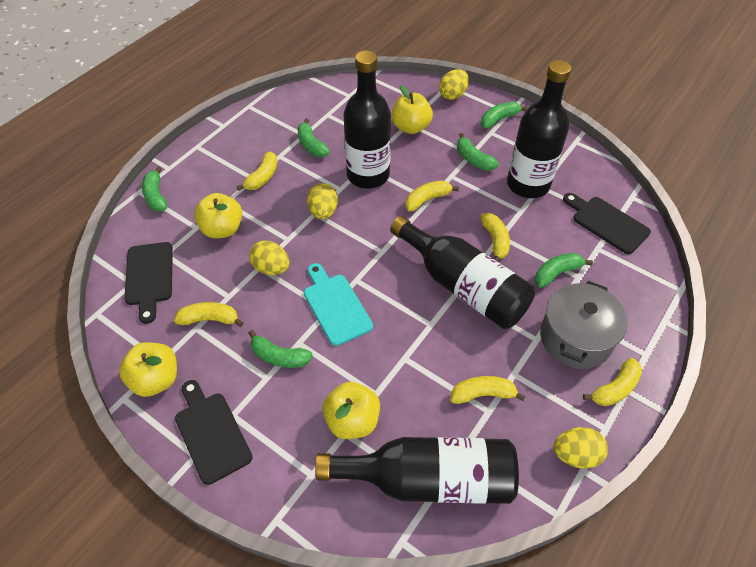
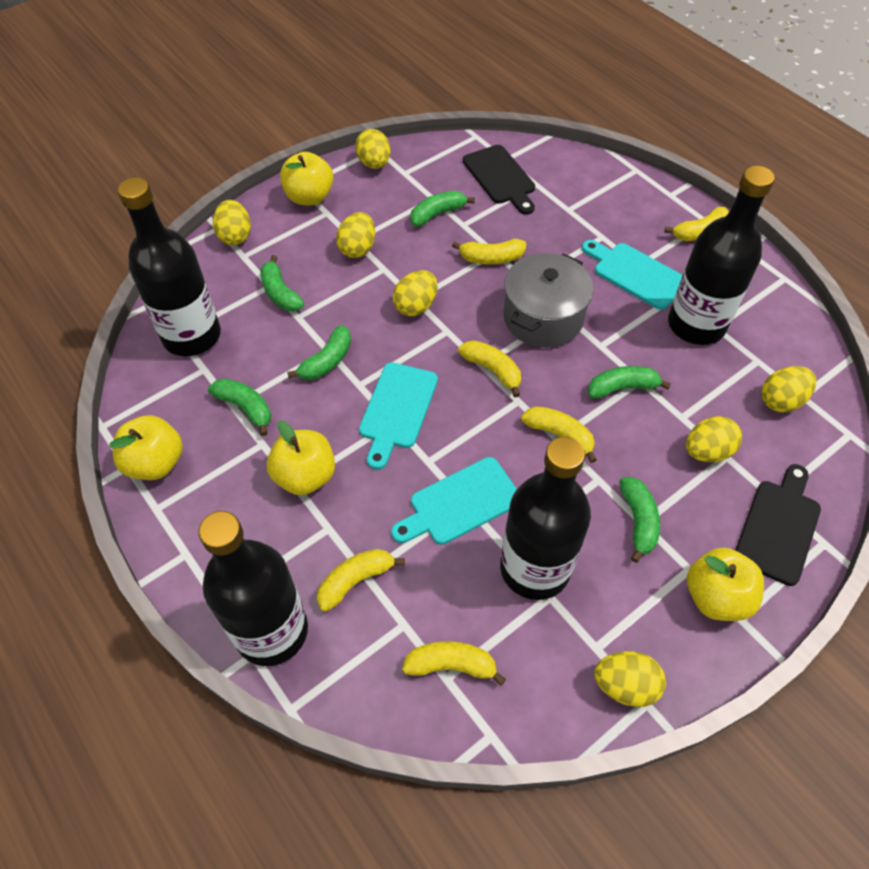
black cutting board: 3 -> 2
turquoise cutting board: 1 -> 3
yellow egg: 4 -> 7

- _WORK INSTRUCTION_: Leaving the pictures aside, repeat the data above exactly.

- _RESPONSE BELOW_:
black cutting board: 3 -> 2
turquoise cutting board: 1 -> 3
yellow egg: 4 -> 7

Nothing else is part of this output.